Spatial reasoning data:
-=-=-=-=-

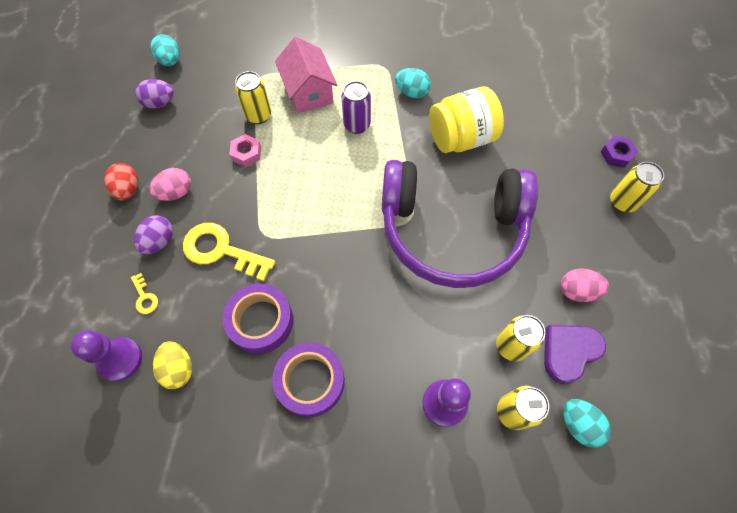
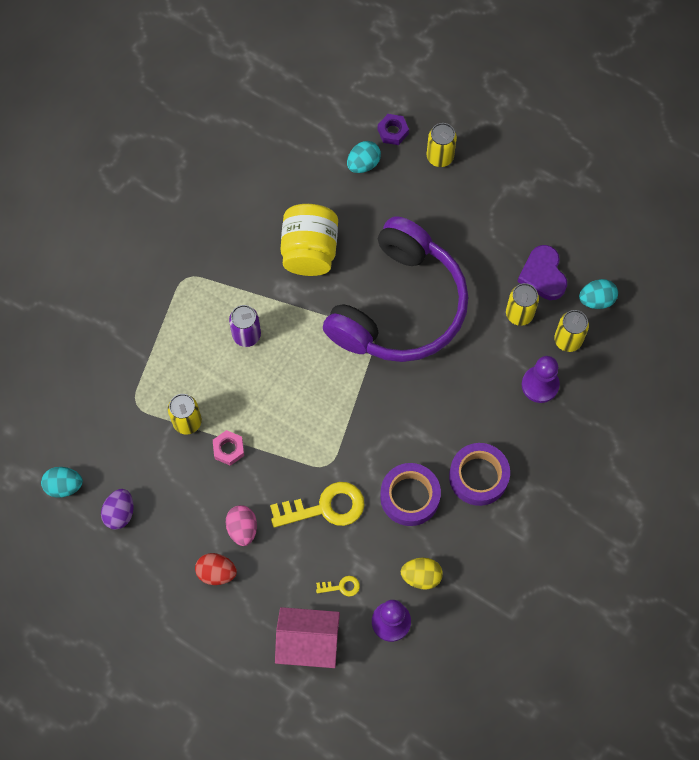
camera: 65 degrees left, 5 degrees up
purple egg [134,215,173,254] -> none
yellow key [183,223,275,281] -> yellow key turned 150 degrees counterclockwise [270,482,365,527]
pink house [275,37,337,113] -> pink house moved to [275,607,340,668]
turquoise egg [395,68,431,98] -> turquoise egg moved to [347,141,381,173]
pink egg [561,268,609,302] -> none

-=-=-=-=-

What to produce: Going through the data above, return each line with the word "pink".

Solution to this task:
pink house [275,37,337,113] -> pink house moved to [275,607,340,668]
pink egg [561,268,609,302] -> none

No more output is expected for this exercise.